(DATA SHOWN)
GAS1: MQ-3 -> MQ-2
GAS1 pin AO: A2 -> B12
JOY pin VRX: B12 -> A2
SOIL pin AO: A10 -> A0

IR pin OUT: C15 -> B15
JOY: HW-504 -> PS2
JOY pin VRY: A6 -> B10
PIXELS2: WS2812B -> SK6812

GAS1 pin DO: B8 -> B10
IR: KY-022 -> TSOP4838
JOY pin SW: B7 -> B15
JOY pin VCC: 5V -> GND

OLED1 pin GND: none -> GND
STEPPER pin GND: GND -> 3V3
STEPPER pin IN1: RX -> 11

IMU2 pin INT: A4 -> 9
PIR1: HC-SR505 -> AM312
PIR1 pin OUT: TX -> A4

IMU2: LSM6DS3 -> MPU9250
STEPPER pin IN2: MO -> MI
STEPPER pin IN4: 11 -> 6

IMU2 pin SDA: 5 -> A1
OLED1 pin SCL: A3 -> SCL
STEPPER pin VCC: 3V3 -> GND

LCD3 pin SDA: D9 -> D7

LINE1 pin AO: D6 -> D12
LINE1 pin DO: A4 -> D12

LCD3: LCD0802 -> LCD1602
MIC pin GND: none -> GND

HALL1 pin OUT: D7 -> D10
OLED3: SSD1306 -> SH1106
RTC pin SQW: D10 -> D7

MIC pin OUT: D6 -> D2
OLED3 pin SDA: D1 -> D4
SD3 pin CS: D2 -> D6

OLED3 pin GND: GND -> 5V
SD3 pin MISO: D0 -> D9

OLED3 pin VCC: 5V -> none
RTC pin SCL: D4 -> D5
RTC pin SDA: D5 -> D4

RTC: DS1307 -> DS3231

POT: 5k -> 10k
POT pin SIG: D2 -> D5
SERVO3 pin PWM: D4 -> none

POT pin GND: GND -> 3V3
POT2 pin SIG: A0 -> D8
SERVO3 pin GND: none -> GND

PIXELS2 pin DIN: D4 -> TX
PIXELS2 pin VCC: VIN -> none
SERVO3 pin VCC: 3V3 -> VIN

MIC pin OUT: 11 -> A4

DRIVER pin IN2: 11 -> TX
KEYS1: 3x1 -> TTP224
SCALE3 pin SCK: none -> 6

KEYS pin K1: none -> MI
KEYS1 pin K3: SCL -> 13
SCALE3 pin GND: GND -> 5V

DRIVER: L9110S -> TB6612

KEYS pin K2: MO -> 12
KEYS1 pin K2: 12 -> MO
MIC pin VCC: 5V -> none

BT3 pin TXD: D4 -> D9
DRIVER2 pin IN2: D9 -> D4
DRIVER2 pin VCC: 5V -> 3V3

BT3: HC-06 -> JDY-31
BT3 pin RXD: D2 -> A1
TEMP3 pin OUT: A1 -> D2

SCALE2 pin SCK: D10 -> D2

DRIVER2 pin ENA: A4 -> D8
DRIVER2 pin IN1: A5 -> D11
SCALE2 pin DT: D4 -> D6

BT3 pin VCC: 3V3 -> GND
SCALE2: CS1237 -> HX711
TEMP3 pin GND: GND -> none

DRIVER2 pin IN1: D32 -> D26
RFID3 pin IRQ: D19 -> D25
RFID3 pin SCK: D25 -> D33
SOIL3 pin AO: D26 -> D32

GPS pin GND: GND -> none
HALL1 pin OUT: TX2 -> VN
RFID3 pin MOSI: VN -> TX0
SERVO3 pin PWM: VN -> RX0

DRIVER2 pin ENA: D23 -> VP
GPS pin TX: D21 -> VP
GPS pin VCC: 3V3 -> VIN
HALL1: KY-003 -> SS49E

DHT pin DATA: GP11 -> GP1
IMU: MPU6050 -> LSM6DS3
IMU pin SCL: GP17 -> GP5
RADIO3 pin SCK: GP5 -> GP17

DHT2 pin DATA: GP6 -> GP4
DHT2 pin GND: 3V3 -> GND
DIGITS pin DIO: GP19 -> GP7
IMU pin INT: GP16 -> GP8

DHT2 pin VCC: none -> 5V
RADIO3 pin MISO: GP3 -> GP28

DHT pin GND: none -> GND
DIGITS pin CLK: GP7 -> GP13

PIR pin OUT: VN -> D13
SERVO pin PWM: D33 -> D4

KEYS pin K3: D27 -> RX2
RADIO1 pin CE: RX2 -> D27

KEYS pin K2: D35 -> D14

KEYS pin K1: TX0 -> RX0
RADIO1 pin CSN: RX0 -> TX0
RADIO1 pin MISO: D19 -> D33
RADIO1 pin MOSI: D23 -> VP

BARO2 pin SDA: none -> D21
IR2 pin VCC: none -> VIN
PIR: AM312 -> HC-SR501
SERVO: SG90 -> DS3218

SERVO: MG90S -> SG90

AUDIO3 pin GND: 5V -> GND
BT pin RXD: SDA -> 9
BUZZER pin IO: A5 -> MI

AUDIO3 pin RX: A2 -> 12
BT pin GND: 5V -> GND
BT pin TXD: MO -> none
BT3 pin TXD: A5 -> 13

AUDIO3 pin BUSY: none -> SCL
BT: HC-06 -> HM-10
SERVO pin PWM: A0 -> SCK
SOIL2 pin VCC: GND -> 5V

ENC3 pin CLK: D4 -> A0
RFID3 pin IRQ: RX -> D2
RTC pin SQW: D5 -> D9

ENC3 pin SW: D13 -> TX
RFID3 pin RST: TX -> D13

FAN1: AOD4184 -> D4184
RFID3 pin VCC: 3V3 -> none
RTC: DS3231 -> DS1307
(End DATA SHOWN)
> [PROBLEM REQUIREMENTS]
Nothing but a number should be given: the count of lines in the records that contain the word "STEPPER".

> [RESULT FOR THIS TASK]
5